Task requirements
Set down each line from the start of the material exactly, please, up to and including the one that contains "purple ellipse: (601, 76)".

Information given
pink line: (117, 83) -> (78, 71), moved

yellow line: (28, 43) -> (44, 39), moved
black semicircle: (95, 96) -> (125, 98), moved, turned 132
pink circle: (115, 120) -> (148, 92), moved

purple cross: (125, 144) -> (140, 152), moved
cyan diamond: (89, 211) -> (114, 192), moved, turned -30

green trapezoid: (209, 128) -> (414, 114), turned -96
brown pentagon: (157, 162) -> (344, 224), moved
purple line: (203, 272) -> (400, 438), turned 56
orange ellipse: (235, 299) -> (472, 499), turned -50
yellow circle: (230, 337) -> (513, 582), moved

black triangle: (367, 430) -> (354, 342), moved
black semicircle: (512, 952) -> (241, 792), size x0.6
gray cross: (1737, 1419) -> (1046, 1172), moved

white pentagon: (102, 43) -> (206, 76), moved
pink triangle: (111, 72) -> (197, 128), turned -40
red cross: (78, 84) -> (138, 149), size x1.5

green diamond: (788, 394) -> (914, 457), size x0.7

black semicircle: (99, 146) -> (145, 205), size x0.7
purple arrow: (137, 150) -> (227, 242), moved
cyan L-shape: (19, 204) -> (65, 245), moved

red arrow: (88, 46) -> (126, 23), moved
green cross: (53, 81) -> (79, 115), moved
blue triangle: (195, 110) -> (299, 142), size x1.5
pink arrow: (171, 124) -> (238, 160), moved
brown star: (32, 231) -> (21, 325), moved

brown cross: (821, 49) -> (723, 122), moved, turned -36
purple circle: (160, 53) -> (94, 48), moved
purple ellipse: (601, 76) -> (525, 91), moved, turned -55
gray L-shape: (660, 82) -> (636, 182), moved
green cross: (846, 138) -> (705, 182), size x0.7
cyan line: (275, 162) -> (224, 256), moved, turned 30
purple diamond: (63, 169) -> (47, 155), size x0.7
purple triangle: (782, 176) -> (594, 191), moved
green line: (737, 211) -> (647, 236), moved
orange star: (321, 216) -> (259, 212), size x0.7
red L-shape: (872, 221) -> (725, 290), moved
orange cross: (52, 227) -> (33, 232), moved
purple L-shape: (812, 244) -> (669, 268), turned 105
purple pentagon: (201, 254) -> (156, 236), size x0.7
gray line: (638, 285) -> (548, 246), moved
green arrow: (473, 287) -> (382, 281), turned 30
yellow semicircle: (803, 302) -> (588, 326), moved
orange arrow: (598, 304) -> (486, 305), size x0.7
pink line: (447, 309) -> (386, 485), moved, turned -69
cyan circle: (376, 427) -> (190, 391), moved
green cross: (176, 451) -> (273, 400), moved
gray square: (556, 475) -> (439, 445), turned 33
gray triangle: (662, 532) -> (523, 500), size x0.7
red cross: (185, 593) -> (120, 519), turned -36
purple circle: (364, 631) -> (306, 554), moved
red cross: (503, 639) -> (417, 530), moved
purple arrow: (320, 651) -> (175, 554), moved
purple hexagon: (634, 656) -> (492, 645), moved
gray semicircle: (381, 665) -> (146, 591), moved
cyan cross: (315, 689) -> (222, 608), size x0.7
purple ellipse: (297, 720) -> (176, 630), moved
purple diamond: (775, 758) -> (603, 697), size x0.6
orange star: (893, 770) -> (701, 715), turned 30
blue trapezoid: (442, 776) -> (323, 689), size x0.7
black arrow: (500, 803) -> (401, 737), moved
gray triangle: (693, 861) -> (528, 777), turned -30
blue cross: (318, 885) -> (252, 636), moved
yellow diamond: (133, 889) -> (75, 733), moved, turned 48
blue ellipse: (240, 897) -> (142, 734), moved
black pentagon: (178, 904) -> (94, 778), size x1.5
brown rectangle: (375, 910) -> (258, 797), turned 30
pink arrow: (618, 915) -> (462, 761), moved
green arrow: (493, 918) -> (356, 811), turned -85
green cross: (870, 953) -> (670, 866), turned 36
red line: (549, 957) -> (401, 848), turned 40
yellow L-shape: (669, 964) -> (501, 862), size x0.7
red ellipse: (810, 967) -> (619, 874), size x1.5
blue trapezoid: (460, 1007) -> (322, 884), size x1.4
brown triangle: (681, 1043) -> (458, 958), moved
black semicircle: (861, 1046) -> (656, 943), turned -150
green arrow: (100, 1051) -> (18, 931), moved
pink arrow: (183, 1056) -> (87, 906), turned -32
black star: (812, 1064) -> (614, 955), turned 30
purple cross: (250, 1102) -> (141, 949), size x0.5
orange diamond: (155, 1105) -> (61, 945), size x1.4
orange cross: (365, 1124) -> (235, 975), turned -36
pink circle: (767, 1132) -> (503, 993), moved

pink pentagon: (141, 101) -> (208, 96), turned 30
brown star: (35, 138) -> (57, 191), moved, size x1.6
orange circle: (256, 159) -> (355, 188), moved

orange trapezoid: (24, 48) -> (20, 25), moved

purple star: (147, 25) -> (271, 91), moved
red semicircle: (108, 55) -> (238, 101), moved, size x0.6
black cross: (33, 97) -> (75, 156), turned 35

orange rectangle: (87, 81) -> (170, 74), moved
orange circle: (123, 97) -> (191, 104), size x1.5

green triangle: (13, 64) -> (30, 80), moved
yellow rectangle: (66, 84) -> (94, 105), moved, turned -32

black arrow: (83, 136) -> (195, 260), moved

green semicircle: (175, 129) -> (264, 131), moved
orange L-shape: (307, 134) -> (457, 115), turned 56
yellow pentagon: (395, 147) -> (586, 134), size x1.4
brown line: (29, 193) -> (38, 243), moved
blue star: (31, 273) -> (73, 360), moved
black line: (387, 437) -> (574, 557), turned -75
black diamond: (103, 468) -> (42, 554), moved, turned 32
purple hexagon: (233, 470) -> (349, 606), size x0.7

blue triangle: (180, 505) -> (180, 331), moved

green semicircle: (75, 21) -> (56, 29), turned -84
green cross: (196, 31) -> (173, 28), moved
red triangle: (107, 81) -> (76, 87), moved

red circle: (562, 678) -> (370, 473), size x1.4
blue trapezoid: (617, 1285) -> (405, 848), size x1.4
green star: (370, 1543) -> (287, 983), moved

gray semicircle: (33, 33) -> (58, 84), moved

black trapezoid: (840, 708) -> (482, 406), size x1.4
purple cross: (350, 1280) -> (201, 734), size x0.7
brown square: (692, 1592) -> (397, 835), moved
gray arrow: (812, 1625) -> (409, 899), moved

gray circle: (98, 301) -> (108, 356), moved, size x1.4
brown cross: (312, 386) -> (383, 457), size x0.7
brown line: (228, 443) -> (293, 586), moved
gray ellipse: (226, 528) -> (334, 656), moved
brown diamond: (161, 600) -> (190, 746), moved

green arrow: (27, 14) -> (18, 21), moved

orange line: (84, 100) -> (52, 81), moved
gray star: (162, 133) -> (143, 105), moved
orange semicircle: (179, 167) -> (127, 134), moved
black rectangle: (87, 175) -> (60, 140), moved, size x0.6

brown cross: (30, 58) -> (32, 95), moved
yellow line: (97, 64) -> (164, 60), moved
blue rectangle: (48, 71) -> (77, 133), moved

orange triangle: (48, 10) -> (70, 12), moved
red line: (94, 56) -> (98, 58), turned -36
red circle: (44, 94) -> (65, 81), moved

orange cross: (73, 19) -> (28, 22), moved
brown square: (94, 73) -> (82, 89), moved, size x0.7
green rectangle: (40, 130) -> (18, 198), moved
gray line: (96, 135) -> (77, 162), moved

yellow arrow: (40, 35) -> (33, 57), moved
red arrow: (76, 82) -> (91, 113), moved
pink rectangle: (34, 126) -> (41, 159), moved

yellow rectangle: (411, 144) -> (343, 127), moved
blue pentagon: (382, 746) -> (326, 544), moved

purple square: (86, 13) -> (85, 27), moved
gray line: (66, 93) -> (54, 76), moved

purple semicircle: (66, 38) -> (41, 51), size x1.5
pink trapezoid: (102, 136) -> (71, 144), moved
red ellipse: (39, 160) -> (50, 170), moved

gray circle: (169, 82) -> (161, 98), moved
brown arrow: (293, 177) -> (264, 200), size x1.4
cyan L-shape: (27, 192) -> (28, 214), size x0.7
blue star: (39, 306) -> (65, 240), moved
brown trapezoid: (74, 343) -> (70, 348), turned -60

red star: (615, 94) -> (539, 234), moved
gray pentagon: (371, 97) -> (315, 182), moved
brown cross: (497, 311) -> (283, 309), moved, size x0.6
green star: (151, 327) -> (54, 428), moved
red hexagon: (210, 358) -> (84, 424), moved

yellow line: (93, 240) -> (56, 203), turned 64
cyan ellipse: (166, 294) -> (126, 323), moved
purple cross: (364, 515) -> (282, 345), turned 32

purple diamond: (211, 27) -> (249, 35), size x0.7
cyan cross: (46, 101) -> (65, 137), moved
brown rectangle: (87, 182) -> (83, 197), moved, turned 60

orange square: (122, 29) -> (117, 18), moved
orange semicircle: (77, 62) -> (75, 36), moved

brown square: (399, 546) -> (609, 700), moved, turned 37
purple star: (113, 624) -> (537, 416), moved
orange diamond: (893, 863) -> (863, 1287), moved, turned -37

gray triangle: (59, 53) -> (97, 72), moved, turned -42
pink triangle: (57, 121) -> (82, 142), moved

Output for this task
pink line: (117, 83) -> (78, 71), moved

yellow line: (28, 43) -> (44, 39), moved
black semicircle: (95, 96) -> (125, 98), moved, turned 132
pink circle: (115, 120) -> (148, 92), moved

purple cross: (125, 144) -> (140, 152), moved
cyan diamond: (89, 211) -> (114, 192), moved, turned -30

green trapezoid: (209, 128) -> (414, 114), turned -96
brown pentagon: (157, 162) -> (344, 224), moved
purple line: (203, 272) -> (400, 438), turned 56
orange ellipse: (235, 299) -> (472, 499), turned -50
yellow circle: (230, 337) -> (513, 582), moved

black triangle: (367, 430) -> (354, 342), moved
black semicircle: (512, 952) -> (241, 792), size x0.6
gray cross: (1737, 1419) -> (1046, 1172), moved

white pentagon: (102, 43) -> (206, 76), moved
pink triangle: (111, 72) -> (197, 128), turned -40
red cross: (78, 84) -> (138, 149), size x1.5

green diamond: (788, 394) -> (914, 457), size x0.7

black semicircle: (99, 146) -> (145, 205), size x0.7
purple arrow: (137, 150) -> (227, 242), moved
cyan L-shape: (19, 204) -> (65, 245), moved

red arrow: (88, 46) -> (126, 23), moved
green cross: (53, 81) -> (79, 115), moved
blue triangle: (195, 110) -> (299, 142), size x1.5
pink arrow: (171, 124) -> (238, 160), moved
brown star: (32, 231) -> (21, 325), moved

brown cross: (821, 49) -> (723, 122), moved, turned -36
purple circle: (160, 53) -> (94, 48), moved
purple ellipse: (601, 76) -> (525, 91), moved, turned -55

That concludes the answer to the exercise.